__Information provided__
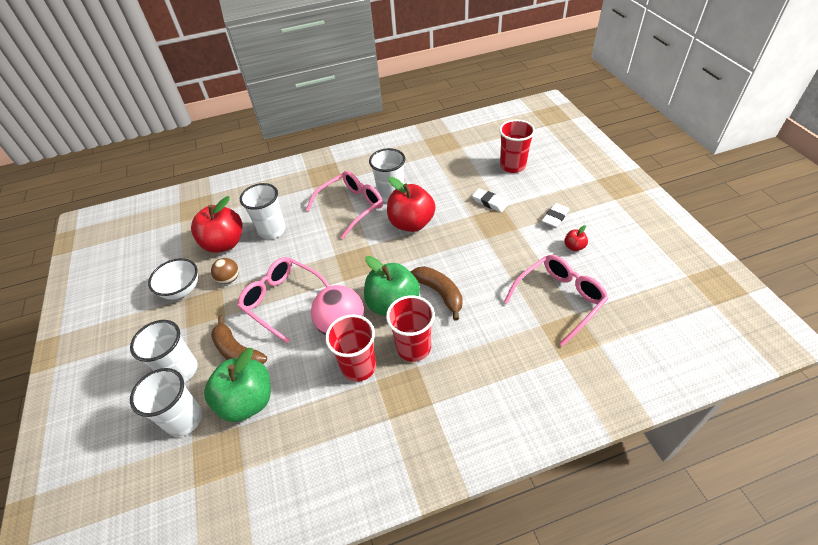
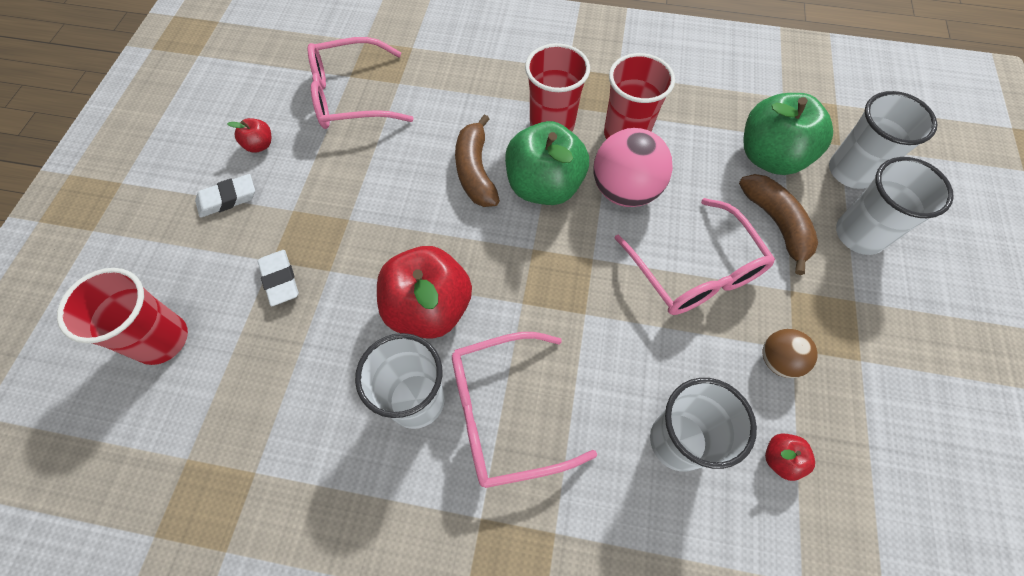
camera: 155 degrees left, 15 degrees up
(182, 290) = (866, 381): white bowl -> none
(224, 243) = (780, 459): red apple -> red apple, size x0.44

__What is needed__
Leave out the pictures, then return every line of the data exactly.

__Answer to this problem__
camera: 155 degrees left, 15 degrees up
(182, 290) = (866, 381): white bowl -> none
(224, 243) = (780, 459): red apple -> red apple, size x0.44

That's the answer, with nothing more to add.